• _Extracted data_
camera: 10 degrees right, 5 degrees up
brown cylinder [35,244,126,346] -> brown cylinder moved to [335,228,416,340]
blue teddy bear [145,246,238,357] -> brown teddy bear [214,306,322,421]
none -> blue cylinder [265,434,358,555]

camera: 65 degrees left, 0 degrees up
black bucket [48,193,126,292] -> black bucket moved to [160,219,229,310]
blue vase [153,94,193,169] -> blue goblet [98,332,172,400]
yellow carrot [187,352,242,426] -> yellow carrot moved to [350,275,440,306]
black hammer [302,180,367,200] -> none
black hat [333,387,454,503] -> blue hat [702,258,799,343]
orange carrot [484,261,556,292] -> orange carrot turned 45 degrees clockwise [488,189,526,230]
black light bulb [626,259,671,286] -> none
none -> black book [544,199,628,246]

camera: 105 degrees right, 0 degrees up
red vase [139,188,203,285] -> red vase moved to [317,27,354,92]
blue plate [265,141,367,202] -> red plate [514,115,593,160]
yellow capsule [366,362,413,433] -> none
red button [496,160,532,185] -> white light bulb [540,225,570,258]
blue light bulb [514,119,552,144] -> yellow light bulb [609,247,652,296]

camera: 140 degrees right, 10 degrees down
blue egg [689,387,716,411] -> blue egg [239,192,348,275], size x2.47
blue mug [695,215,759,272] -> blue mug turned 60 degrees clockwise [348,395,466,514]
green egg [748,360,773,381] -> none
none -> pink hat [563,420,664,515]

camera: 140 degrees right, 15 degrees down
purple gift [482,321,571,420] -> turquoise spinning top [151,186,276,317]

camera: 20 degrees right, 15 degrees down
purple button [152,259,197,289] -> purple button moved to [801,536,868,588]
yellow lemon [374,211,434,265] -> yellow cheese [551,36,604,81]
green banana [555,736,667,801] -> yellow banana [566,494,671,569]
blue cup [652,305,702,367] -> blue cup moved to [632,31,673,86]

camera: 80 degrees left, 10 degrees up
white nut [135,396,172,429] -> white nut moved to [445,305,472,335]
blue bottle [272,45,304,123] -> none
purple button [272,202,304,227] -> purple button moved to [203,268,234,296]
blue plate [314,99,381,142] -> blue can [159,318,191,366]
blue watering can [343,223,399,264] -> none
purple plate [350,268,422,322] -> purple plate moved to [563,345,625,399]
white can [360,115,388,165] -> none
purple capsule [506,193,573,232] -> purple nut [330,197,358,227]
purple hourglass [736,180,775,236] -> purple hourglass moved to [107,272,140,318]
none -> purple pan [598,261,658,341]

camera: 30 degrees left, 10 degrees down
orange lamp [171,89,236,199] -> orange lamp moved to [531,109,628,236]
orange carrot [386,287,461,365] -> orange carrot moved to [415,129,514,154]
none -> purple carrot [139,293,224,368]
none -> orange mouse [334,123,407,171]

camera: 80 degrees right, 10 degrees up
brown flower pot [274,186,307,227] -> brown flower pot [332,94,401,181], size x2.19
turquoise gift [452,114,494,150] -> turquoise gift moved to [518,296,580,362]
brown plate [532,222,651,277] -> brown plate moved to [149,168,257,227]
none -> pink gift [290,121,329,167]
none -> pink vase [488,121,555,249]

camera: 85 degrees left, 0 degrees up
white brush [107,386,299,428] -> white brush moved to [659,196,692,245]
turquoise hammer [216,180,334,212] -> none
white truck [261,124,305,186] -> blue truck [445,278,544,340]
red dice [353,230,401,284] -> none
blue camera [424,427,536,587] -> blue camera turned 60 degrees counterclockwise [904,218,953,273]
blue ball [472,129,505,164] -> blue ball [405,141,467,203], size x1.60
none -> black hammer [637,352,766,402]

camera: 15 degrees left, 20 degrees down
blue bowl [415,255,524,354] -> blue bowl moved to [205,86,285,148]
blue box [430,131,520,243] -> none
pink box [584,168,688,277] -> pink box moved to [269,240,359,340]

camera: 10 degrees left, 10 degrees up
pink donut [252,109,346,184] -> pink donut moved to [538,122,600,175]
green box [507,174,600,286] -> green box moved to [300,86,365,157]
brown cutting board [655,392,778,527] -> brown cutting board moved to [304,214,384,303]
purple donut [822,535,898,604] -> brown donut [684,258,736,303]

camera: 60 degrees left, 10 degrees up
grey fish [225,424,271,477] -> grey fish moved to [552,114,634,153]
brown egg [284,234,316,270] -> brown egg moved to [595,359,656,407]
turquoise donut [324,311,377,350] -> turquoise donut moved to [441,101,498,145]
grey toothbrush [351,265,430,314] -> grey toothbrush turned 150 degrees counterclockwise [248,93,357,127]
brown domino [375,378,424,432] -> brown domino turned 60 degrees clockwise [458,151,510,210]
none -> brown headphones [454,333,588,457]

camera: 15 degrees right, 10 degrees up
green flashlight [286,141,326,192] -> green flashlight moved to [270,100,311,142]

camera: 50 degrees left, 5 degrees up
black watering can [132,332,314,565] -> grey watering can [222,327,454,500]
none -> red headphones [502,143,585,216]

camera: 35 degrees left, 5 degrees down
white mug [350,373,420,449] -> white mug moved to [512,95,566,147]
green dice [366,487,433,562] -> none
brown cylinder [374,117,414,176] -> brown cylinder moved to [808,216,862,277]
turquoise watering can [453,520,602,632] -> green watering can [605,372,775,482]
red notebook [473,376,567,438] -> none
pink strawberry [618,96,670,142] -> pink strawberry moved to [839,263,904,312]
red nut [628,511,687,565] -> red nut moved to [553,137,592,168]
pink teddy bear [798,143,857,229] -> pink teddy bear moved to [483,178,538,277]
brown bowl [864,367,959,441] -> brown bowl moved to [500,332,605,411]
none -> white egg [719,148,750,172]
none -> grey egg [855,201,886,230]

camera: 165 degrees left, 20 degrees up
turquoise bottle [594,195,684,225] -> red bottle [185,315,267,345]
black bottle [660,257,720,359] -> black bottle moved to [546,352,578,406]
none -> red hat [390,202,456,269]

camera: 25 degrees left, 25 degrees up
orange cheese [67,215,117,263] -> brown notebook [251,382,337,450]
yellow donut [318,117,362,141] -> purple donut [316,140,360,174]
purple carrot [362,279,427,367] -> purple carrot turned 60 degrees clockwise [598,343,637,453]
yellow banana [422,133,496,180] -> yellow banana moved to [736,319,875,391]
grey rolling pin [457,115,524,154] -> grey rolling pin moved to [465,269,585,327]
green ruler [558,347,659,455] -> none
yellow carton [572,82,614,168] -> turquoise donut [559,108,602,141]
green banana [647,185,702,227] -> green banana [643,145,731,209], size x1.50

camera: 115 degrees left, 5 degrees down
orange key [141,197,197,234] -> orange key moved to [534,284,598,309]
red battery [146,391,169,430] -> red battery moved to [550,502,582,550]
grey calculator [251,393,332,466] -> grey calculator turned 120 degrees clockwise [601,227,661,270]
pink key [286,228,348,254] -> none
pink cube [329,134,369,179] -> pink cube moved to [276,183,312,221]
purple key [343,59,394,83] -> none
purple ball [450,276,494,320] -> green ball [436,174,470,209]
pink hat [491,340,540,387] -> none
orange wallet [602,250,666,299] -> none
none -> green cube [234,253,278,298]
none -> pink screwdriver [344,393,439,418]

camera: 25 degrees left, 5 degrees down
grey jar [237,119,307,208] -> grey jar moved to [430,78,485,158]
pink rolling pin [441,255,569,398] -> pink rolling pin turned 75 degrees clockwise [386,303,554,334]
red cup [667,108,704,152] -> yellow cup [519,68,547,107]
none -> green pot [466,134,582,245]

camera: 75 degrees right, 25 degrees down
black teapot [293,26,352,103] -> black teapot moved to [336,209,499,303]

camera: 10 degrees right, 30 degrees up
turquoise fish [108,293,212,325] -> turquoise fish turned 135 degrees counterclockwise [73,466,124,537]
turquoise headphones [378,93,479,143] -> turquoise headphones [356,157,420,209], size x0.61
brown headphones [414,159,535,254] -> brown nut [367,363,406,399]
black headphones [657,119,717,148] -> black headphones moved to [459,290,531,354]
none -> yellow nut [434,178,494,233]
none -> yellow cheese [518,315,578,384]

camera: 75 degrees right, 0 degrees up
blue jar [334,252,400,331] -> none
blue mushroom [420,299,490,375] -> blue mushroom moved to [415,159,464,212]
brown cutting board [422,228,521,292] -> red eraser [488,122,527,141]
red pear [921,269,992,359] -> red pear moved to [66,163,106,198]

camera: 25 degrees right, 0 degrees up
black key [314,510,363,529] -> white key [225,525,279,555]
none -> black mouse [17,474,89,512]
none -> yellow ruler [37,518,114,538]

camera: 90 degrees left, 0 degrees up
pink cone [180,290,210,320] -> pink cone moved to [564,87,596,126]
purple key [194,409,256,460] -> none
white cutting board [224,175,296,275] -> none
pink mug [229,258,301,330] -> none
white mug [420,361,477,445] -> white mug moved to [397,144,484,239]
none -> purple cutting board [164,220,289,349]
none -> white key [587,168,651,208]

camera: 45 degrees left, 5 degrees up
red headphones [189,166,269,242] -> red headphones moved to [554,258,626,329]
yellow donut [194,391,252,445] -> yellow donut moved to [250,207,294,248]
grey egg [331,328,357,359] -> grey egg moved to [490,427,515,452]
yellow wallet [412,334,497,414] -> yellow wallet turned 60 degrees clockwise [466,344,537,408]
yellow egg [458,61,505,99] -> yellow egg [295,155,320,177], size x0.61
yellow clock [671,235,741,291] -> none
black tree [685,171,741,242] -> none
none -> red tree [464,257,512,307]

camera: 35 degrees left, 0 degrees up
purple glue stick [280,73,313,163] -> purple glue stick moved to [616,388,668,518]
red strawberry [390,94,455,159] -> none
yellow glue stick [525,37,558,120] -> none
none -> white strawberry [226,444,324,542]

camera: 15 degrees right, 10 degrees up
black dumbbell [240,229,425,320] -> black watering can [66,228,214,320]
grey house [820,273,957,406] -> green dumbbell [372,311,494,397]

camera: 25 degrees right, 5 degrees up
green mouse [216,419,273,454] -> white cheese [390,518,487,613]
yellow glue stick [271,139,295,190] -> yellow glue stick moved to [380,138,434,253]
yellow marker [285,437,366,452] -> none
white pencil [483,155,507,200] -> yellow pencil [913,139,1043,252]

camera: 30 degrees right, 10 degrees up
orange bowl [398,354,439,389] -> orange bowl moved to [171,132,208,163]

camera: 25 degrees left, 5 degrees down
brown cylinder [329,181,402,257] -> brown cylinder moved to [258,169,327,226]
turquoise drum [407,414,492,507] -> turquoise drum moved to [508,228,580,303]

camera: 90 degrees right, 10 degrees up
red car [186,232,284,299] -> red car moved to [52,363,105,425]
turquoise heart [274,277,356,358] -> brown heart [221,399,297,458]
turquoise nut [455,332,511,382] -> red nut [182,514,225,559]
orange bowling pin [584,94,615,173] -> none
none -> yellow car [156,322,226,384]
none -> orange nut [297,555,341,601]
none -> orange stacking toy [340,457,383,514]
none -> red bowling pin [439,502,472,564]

• _Exercise details_
Taking the line with "camera: 25 degrees left, 25 degrees up" as the first and the line with "purple carrot [362,279,427,367]" as the last, retype that stretch of the data above exactly, with no other lines.

• _Expected answer_
camera: 25 degrees left, 25 degrees up
orange cheese [67,215,117,263] -> brown notebook [251,382,337,450]
yellow donut [318,117,362,141] -> purple donut [316,140,360,174]
purple carrot [362,279,427,367] -> purple carrot turned 60 degrees clockwise [598,343,637,453]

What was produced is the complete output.